BEGIN
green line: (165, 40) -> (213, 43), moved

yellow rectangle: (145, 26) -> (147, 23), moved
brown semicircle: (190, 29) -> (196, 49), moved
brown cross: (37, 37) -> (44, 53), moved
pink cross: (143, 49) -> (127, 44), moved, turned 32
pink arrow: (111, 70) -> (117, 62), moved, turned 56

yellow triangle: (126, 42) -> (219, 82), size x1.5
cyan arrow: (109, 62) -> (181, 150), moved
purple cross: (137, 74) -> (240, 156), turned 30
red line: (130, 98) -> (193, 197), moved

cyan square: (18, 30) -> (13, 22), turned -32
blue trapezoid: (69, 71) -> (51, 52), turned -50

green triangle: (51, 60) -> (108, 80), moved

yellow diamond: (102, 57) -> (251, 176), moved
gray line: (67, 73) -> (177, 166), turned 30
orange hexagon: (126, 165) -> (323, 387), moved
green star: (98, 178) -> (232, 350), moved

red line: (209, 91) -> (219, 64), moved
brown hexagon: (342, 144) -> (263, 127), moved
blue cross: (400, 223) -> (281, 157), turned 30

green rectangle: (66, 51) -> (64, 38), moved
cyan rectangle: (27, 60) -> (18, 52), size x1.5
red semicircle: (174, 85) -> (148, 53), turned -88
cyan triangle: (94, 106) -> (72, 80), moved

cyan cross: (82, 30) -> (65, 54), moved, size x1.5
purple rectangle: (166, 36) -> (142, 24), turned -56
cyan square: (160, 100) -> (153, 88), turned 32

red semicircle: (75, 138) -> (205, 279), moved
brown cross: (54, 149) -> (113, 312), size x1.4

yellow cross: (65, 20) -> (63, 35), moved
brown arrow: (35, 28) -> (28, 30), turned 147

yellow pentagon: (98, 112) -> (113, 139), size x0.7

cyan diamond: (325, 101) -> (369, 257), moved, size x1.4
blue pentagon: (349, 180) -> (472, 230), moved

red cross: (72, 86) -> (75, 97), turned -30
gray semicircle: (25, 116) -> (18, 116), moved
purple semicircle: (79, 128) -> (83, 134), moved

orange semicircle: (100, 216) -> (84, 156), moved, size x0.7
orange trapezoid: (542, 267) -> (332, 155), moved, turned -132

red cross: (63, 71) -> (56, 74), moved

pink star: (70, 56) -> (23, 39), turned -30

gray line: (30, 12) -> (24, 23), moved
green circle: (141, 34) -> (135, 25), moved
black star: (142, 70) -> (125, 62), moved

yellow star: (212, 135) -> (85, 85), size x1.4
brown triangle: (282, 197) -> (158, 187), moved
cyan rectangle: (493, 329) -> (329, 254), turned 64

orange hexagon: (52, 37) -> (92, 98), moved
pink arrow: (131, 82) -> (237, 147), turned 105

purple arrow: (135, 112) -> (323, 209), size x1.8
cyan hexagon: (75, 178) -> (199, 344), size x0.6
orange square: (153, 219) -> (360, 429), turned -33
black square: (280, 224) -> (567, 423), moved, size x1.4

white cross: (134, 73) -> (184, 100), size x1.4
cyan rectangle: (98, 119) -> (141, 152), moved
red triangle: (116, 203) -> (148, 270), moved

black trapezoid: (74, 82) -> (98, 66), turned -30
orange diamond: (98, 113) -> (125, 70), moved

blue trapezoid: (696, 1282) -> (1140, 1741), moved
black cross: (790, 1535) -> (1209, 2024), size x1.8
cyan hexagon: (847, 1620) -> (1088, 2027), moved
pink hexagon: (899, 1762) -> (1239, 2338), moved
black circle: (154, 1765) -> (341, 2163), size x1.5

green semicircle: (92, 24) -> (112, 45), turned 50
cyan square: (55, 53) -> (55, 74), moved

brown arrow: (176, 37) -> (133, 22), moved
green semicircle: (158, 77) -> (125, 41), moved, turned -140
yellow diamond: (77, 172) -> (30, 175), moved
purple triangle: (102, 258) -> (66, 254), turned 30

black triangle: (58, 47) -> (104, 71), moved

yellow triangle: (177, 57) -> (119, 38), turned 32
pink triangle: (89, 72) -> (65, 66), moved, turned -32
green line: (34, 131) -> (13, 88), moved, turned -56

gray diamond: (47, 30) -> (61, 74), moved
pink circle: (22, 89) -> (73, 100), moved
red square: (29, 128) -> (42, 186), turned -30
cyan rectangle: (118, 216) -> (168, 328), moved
END
[ASSIGNMENT]: Start at the first line of the material and transcribe each line exactly, stopping once the line containing "blue cross: (400, 223)" has been written.

[EXERCISE SOLUTION]:
green line: (165, 40) -> (213, 43), moved

yellow rectangle: (145, 26) -> (147, 23), moved
brown semicircle: (190, 29) -> (196, 49), moved
brown cross: (37, 37) -> (44, 53), moved
pink cross: (143, 49) -> (127, 44), moved, turned 32
pink arrow: (111, 70) -> (117, 62), moved, turned 56

yellow triangle: (126, 42) -> (219, 82), size x1.5
cyan arrow: (109, 62) -> (181, 150), moved
purple cross: (137, 74) -> (240, 156), turned 30
red line: (130, 98) -> (193, 197), moved

cyan square: (18, 30) -> (13, 22), turned -32
blue trapezoid: (69, 71) -> (51, 52), turned -50

green triangle: (51, 60) -> (108, 80), moved

yellow diamond: (102, 57) -> (251, 176), moved
gray line: (67, 73) -> (177, 166), turned 30
orange hexagon: (126, 165) -> (323, 387), moved
green star: (98, 178) -> (232, 350), moved

red line: (209, 91) -> (219, 64), moved
brown hexagon: (342, 144) -> (263, 127), moved
blue cross: (400, 223) -> (281, 157), turned 30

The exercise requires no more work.